## YOUR GOAL
Print each entry precisely; exclude the pictures.

## SOURCE INFORMATION
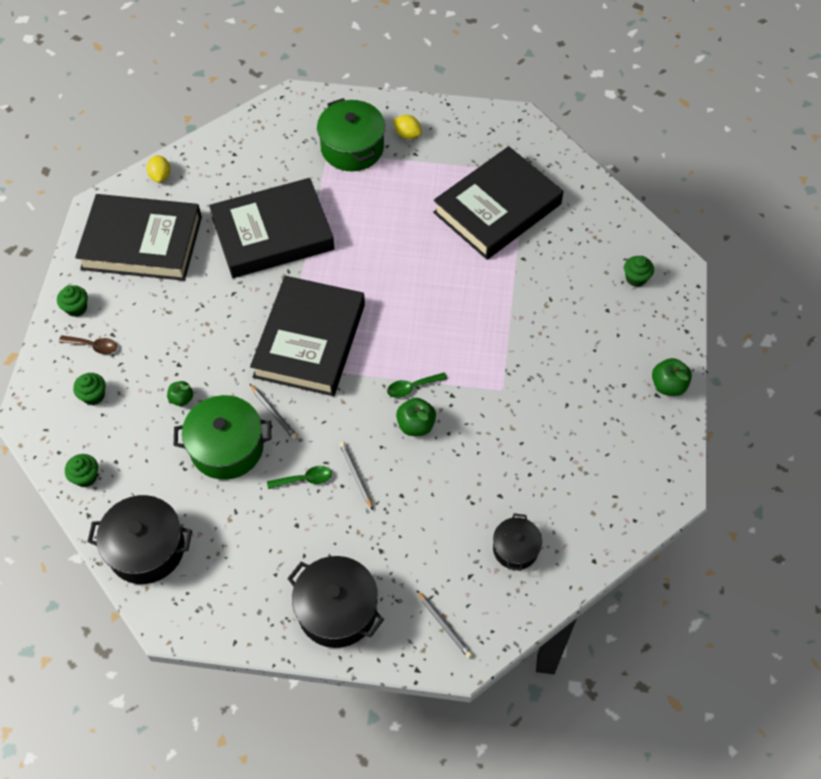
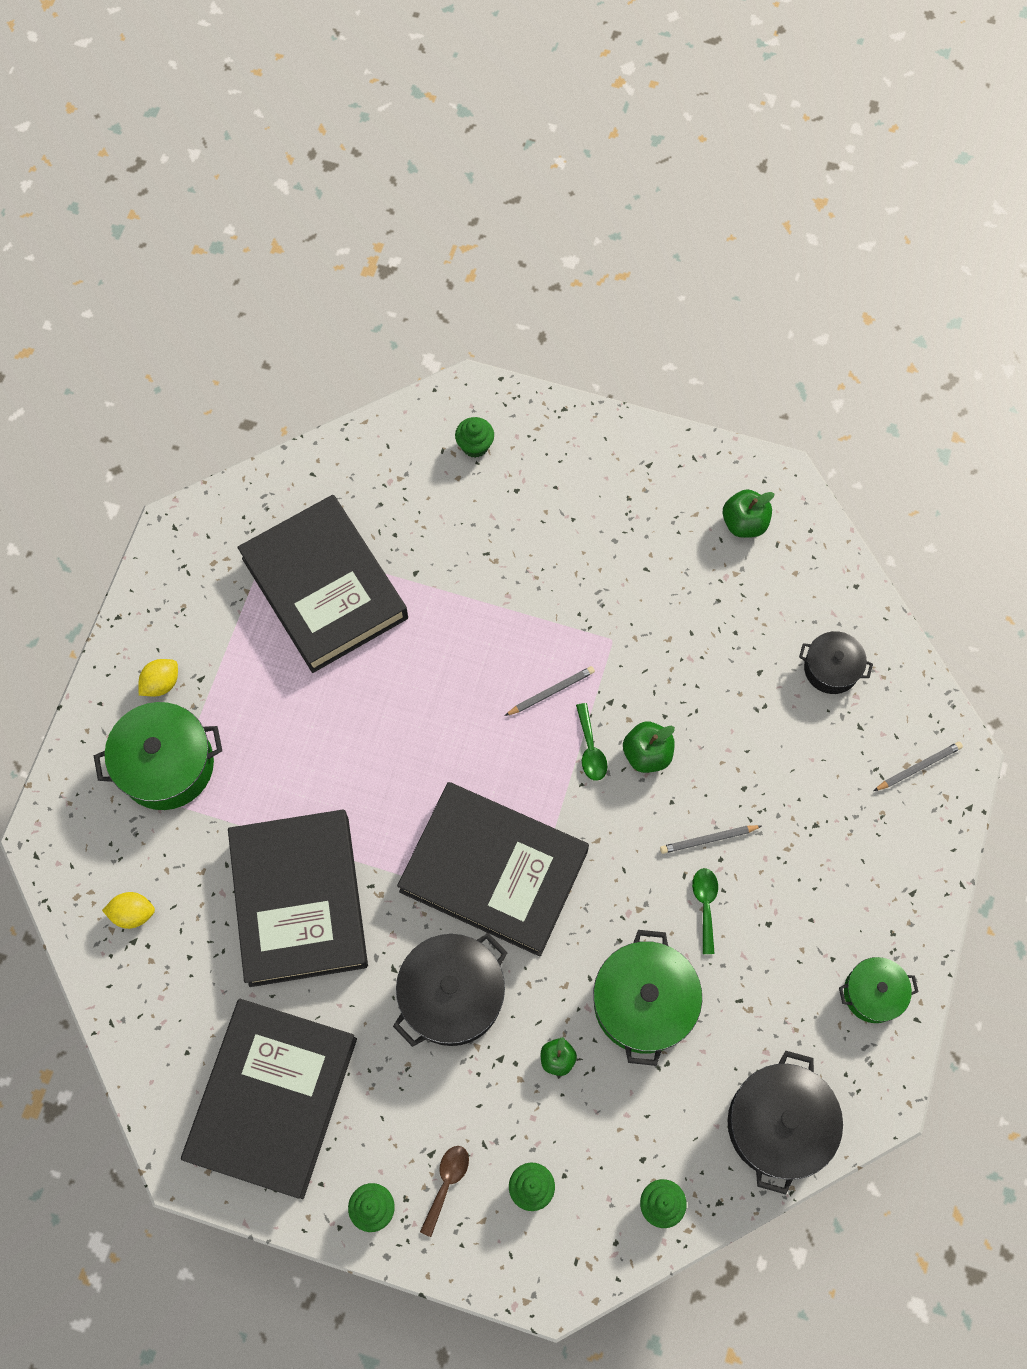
camera: 80 degrees left, 10 degrees up
(160, 176) = (149, 1060): yellow lemon -> yellow lemon (133, 913)
(252, 607) = (872, 993): none -> green pot
(274, 413) = (600, 934): grey pencil -> grey pencil (551, 692)
(337, 610) = (887, 889): black pot -> black pot (452, 995)
(668, 385) = (638, 449): green apple -> green apple (744, 523)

## RESPONSE FOR THIS EXERCISE
camera: 80 degrees left, 10 degrees up
(160, 176) = (149, 1060): yellow lemon -> yellow lemon (133, 913)
(252, 607) = (872, 993): none -> green pot
(274, 413) = (600, 934): grey pencil -> grey pencil (551, 692)
(337, 610) = (887, 889): black pot -> black pot (452, 995)
(668, 385) = (638, 449): green apple -> green apple (744, 523)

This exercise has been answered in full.